- [ACTION ITEM]
Look below for the line containing "L2: none -> 470uH (MA, MB)"; from there, print each line exactly up to and including the line containing "U7 pin GND: DGND -> +9V", and stop.

- [ENTRIES PROVIDED]

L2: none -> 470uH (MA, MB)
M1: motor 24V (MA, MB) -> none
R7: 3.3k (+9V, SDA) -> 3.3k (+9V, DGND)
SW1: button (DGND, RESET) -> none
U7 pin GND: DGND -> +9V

* * *

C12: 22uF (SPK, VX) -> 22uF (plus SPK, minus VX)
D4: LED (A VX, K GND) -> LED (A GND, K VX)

- [RESULT]
L2: none -> 470uH (MA, MB)
M1: motor 24V (MA, MB) -> none
R7: 3.3k (+9V, SDA) -> 3.3k (+9V, DGND)
SW1: button (DGND, RESET) -> none
U7 pin GND: DGND -> +9V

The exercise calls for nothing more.